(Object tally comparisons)
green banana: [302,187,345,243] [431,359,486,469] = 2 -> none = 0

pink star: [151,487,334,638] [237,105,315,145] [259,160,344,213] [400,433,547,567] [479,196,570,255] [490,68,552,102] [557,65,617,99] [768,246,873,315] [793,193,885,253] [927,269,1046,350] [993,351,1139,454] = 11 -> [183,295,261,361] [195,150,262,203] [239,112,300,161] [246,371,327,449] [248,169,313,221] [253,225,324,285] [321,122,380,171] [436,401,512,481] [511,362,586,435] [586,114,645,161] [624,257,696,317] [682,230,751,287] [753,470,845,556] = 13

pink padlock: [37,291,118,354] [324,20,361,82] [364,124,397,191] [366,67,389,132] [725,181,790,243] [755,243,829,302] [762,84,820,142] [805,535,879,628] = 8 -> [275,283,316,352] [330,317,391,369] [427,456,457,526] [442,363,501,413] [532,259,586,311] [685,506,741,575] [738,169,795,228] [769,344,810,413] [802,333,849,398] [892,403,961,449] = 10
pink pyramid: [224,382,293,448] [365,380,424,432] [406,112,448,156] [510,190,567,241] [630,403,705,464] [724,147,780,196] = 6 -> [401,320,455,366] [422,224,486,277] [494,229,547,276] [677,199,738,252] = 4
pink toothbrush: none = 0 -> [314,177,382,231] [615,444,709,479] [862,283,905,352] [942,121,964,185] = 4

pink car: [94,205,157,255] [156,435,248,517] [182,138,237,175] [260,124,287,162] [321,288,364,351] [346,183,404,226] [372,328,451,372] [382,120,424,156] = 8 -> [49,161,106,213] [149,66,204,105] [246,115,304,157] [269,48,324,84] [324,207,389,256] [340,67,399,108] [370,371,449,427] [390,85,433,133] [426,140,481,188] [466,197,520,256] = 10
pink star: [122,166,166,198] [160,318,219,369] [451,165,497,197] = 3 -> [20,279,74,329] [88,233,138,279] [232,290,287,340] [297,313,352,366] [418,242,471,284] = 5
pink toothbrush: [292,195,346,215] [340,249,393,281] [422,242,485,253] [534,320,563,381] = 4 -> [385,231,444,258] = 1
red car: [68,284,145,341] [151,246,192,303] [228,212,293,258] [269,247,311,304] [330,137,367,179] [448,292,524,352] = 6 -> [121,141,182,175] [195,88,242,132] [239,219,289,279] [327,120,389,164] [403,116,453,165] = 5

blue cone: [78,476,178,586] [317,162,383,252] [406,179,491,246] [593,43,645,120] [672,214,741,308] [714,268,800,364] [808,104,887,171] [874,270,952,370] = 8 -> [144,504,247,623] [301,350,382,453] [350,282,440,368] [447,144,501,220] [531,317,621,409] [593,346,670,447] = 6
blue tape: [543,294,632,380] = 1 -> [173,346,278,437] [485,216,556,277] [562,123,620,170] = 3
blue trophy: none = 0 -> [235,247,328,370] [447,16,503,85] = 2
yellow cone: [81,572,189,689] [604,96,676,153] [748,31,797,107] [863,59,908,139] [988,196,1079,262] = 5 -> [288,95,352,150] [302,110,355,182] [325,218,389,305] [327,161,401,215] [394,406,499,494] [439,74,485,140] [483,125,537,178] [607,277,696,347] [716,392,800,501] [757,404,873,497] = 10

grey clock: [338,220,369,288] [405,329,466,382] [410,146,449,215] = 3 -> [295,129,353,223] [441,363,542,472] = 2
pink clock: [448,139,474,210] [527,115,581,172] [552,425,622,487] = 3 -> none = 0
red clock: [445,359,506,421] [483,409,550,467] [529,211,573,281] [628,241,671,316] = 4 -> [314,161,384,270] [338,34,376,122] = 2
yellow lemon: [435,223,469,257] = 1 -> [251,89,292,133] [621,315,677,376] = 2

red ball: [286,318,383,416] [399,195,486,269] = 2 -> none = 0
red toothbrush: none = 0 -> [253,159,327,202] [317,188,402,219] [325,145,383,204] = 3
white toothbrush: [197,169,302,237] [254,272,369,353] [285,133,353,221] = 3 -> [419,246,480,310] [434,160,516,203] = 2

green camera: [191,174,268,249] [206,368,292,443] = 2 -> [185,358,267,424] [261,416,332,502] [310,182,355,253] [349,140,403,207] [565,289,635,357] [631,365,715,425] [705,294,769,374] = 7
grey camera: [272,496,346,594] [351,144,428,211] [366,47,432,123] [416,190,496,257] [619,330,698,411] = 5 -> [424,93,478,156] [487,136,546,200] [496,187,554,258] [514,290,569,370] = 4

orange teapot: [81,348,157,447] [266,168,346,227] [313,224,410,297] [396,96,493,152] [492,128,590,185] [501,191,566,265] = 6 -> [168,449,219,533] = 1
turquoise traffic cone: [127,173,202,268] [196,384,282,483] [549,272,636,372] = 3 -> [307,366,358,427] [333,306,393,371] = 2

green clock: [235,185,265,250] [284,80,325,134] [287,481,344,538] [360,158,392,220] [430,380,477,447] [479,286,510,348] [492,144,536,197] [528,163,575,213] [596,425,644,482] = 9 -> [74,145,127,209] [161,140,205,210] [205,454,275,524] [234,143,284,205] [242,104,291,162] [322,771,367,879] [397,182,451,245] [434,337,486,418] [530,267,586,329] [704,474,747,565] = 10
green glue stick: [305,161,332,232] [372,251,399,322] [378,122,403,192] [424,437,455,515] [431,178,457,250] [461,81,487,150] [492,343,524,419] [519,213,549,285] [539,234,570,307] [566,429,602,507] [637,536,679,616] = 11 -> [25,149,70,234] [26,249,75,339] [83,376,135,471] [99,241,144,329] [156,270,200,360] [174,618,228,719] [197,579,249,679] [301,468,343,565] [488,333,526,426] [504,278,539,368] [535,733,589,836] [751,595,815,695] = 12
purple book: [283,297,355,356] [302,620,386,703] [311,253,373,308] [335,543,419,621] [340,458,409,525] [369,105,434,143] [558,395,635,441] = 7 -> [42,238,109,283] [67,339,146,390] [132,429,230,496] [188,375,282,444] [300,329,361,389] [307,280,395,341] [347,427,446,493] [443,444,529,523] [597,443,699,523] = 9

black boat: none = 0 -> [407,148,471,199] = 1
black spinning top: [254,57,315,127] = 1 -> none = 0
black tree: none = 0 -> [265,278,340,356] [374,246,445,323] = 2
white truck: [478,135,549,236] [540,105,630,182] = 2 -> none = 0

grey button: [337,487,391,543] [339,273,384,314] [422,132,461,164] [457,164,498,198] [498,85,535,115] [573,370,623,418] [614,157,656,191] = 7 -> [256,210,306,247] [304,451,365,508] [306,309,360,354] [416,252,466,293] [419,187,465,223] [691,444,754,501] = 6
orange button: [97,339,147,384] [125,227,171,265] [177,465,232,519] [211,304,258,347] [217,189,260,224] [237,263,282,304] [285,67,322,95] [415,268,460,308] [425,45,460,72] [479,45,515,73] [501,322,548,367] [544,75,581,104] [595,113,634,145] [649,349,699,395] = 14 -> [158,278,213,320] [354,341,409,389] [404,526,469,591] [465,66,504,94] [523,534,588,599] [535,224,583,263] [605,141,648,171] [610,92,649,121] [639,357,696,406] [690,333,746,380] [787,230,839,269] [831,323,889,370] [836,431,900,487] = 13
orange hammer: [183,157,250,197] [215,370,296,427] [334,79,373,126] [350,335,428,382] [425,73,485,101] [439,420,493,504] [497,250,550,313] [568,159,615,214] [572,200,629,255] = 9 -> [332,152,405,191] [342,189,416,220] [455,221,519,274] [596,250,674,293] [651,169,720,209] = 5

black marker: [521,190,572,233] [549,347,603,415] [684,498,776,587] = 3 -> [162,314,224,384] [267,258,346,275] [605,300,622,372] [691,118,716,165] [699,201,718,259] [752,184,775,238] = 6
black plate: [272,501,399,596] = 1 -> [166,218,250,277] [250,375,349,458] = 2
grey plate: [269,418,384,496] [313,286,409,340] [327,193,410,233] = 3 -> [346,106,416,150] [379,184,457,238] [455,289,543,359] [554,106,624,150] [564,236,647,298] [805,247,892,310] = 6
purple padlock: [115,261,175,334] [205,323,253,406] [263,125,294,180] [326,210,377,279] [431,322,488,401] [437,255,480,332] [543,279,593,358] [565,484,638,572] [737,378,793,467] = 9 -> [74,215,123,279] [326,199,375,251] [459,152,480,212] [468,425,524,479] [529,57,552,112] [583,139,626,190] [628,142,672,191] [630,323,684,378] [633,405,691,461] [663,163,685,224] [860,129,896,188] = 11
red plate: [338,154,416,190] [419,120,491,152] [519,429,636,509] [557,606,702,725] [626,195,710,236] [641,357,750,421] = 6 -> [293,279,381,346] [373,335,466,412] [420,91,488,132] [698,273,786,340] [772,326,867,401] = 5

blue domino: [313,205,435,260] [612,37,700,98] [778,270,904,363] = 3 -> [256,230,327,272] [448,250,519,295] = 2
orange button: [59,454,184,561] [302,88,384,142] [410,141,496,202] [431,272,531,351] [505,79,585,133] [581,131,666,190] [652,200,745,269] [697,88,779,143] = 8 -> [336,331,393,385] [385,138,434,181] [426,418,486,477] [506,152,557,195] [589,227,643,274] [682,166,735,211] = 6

## Aim of the exercise
The lines needed are the ones from the first line of the entries through the line that contains "pink star: [151,487,334,638]", given again without any change.

## Expected answer
green banana: [302,187,345,243] [431,359,486,469] = 2 -> none = 0

pink star: [151,487,334,638] [237,105,315,145] [259,160,344,213] [400,433,547,567] [479,196,570,255] [490,68,552,102] [557,65,617,99] [768,246,873,315] [793,193,885,253] [927,269,1046,350] [993,351,1139,454] = 11 -> [183,295,261,361] [195,150,262,203] [239,112,300,161] [246,371,327,449] [248,169,313,221] [253,225,324,285] [321,122,380,171] [436,401,512,481] [511,362,586,435] [586,114,645,161] [624,257,696,317] [682,230,751,287] [753,470,845,556] = 13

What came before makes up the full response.